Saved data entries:
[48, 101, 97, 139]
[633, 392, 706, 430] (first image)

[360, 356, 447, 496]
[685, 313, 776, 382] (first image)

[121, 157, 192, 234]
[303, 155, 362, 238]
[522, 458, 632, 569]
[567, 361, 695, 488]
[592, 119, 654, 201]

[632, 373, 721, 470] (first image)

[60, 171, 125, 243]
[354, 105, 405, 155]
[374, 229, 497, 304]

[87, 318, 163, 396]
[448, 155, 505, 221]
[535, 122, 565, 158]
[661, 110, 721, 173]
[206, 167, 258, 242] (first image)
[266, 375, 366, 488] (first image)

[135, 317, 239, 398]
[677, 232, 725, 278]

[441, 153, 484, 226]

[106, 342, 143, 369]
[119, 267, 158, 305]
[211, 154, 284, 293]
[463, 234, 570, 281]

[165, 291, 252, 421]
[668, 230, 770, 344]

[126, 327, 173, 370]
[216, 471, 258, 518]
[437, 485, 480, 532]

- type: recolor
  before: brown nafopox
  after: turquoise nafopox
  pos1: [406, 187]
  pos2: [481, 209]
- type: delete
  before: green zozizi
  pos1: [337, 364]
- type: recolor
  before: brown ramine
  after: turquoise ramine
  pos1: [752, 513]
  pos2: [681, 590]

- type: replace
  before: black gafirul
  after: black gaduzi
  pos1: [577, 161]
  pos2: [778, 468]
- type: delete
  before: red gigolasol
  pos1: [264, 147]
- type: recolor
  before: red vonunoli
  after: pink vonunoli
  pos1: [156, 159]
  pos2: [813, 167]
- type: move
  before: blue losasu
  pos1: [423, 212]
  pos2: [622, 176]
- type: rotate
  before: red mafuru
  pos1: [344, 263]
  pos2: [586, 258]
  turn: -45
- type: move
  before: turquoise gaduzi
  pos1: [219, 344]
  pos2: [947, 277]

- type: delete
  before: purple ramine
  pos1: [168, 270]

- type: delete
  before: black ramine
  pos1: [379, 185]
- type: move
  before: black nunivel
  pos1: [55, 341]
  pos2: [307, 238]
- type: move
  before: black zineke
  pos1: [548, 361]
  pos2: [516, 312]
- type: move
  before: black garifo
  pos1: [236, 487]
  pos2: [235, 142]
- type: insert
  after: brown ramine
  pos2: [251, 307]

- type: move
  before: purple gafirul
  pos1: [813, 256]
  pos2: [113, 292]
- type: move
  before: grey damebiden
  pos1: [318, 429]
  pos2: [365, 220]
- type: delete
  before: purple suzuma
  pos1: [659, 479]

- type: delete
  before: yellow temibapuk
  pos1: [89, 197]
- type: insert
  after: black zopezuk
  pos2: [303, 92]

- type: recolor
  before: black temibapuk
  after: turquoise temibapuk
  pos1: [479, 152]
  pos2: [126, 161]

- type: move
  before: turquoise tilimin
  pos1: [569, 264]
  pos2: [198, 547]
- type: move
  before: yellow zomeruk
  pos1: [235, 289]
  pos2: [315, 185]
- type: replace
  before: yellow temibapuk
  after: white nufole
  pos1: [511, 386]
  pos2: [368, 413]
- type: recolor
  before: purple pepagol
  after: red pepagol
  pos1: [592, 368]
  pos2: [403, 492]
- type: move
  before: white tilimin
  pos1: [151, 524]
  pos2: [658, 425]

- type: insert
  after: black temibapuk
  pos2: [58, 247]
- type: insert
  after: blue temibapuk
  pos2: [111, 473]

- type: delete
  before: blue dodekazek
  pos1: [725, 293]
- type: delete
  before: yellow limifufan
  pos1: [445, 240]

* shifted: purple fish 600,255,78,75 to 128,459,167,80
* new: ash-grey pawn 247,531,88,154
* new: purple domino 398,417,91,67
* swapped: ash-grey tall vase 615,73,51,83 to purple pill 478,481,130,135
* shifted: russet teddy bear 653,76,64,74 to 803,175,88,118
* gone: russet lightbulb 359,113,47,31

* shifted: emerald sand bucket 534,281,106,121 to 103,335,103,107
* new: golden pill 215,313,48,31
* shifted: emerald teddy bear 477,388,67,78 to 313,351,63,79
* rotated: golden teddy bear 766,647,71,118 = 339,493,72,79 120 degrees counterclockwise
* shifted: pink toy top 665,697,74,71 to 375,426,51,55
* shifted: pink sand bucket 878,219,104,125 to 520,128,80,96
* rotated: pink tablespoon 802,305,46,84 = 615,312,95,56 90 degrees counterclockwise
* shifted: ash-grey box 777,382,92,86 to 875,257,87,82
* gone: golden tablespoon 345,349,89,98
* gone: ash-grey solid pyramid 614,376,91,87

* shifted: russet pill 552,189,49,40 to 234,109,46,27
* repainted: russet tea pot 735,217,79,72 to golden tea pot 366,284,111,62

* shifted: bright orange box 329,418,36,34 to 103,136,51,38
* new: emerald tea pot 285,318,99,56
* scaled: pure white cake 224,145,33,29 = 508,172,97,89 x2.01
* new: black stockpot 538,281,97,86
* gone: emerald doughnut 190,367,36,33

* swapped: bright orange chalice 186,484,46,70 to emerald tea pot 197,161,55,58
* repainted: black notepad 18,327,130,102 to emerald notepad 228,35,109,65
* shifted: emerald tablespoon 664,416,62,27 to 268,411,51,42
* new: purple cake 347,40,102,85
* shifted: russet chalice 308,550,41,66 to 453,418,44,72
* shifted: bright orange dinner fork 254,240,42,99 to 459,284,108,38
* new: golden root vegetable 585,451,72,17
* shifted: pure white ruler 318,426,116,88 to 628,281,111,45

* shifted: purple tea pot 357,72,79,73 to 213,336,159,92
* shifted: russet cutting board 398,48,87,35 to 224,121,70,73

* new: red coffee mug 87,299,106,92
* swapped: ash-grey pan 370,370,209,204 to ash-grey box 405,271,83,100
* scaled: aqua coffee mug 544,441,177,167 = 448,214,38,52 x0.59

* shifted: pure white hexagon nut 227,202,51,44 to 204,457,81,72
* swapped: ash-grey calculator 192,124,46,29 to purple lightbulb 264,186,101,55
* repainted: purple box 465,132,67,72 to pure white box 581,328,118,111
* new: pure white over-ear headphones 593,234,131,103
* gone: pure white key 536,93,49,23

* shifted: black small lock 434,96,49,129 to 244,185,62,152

#### EXERCISE:
Would you return every line of the data above exactly?

#### RESPONSE TO THIS EXERCISE:
[48, 101, 97, 139]
[633, 392, 706, 430] (first image)

[360, 356, 447, 496]
[685, 313, 776, 382] (first image)

[121, 157, 192, 234]
[303, 155, 362, 238]
[522, 458, 632, 569]
[567, 361, 695, 488]
[592, 119, 654, 201]

[632, 373, 721, 470] (first image)

[60, 171, 125, 243]
[354, 105, 405, 155]
[374, 229, 497, 304]

[87, 318, 163, 396]
[448, 155, 505, 221]
[535, 122, 565, 158]
[661, 110, 721, 173]
[206, 167, 258, 242] (first image)
[266, 375, 366, 488] (first image)

[135, 317, 239, 398]
[677, 232, 725, 278]

[441, 153, 484, 226]

[106, 342, 143, 369]
[119, 267, 158, 305]
[211, 154, 284, 293]
[463, 234, 570, 281]

[165, 291, 252, 421]
[668, 230, 770, 344]

[126, 327, 173, 370]
[216, 471, 258, 518]
[437, 485, 480, 532]

- type: recolor
  before: brown nafopox
  after: turquoise nafopox
  pos1: [406, 187]
  pos2: [481, 209]
- type: delete
  before: green zozizi
  pos1: [337, 364]
- type: recolor
  before: brown ramine
  after: turquoise ramine
  pos1: [752, 513]
  pos2: [681, 590]

- type: replace
  before: black gafirul
  after: black gaduzi
  pos1: [577, 161]
  pos2: [778, 468]
- type: delete
  before: red gigolasol
  pos1: [264, 147]
- type: recolor
  before: red vonunoli
  after: pink vonunoli
  pos1: [156, 159]
  pos2: [813, 167]
- type: move
  before: blue losasu
  pos1: [423, 212]
  pos2: [622, 176]
- type: rotate
  before: red mafuru
  pos1: [344, 263]
  pos2: [586, 258]
  turn: -45
- type: move
  before: turquoise gaduzi
  pos1: [219, 344]
  pos2: [947, 277]

- type: delete
  before: purple ramine
  pos1: [168, 270]

- type: delete
  before: black ramine
  pos1: [379, 185]
- type: move
  before: black nunivel
  pos1: [55, 341]
  pos2: [307, 238]
- type: move
  before: black zineke
  pos1: [548, 361]
  pos2: [516, 312]
- type: move
  before: black garifo
  pos1: [236, 487]
  pos2: [235, 142]
- type: insert
  after: brown ramine
  pos2: [251, 307]

- type: move
  before: purple gafirul
  pos1: [813, 256]
  pos2: [113, 292]
- type: move
  before: grey damebiden
  pos1: [318, 429]
  pos2: [365, 220]
- type: delete
  before: purple suzuma
  pos1: [659, 479]

- type: delete
  before: yellow temibapuk
  pos1: [89, 197]
- type: insert
  after: black zopezuk
  pos2: [303, 92]

- type: recolor
  before: black temibapuk
  after: turquoise temibapuk
  pos1: [479, 152]
  pos2: [126, 161]

- type: move
  before: turquoise tilimin
  pos1: [569, 264]
  pos2: [198, 547]
- type: move
  before: yellow zomeruk
  pos1: [235, 289]
  pos2: [315, 185]
- type: replace
  before: yellow temibapuk
  after: white nufole
  pos1: [511, 386]
  pos2: [368, 413]
- type: recolor
  before: purple pepagol
  after: red pepagol
  pos1: [592, 368]
  pos2: [403, 492]
- type: move
  before: white tilimin
  pos1: [151, 524]
  pos2: [658, 425]

- type: insert
  after: black temibapuk
  pos2: [58, 247]
- type: insert
  after: blue temibapuk
  pos2: [111, 473]

- type: delete
  before: blue dodekazek
  pos1: [725, 293]
- type: delete
  before: yellow limifufan
  pos1: [445, 240]

* shifted: purple fish 600,255,78,75 to 128,459,167,80
* new: ash-grey pawn 247,531,88,154
* new: purple domino 398,417,91,67
* swapped: ash-grey tall vase 615,73,51,83 to purple pill 478,481,130,135
* shifted: russet teddy bear 653,76,64,74 to 803,175,88,118
* gone: russet lightbulb 359,113,47,31

* shifted: emerald sand bucket 534,281,106,121 to 103,335,103,107
* new: golden pill 215,313,48,31
* shifted: emerald teddy bear 477,388,67,78 to 313,351,63,79
* rotated: golden teddy bear 766,647,71,118 = 339,493,72,79 120 degrees counterclockwise
* shifted: pink toy top 665,697,74,71 to 375,426,51,55
* shifted: pink sand bucket 878,219,104,125 to 520,128,80,96
* rotated: pink tablespoon 802,305,46,84 = 615,312,95,56 90 degrees counterclockwise
* shifted: ash-grey box 777,382,92,86 to 875,257,87,82
* gone: golden tablespoon 345,349,89,98
* gone: ash-grey solid pyramid 614,376,91,87

* shifted: russet pill 552,189,49,40 to 234,109,46,27
* repainted: russet tea pot 735,217,79,72 to golden tea pot 366,284,111,62

* shifted: bright orange box 329,418,36,34 to 103,136,51,38
* new: emerald tea pot 285,318,99,56
* scaled: pure white cake 224,145,33,29 = 508,172,97,89 x2.01
* new: black stockpot 538,281,97,86
* gone: emerald doughnut 190,367,36,33

* swapped: bright orange chalice 186,484,46,70 to emerald tea pot 197,161,55,58
* repainted: black notepad 18,327,130,102 to emerald notepad 228,35,109,65
* shifted: emerald tablespoon 664,416,62,27 to 268,411,51,42
* new: purple cake 347,40,102,85
* shifted: russet chalice 308,550,41,66 to 453,418,44,72
* shifted: bright orange dinner fork 254,240,42,99 to 459,284,108,38
* new: golden root vegetable 585,451,72,17
* shifted: pure white ruler 318,426,116,88 to 628,281,111,45

* shifted: purple tea pot 357,72,79,73 to 213,336,159,92
* shifted: russet cutting board 398,48,87,35 to 224,121,70,73

* new: red coffee mug 87,299,106,92
* swapped: ash-grey pan 370,370,209,204 to ash-grey box 405,271,83,100
* scaled: aqua coffee mug 544,441,177,167 = 448,214,38,52 x0.59

* shifted: pure white hexagon nut 227,202,51,44 to 204,457,81,72
* swapped: ash-grey calculator 192,124,46,29 to purple lightbulb 264,186,101,55
* repainted: purple box 465,132,67,72 to pure white box 581,328,118,111
* new: pure white over-ear headphones 593,234,131,103
* gone: pure white key 536,93,49,23

* shifted: black small lock 434,96,49,129 to 244,185,62,152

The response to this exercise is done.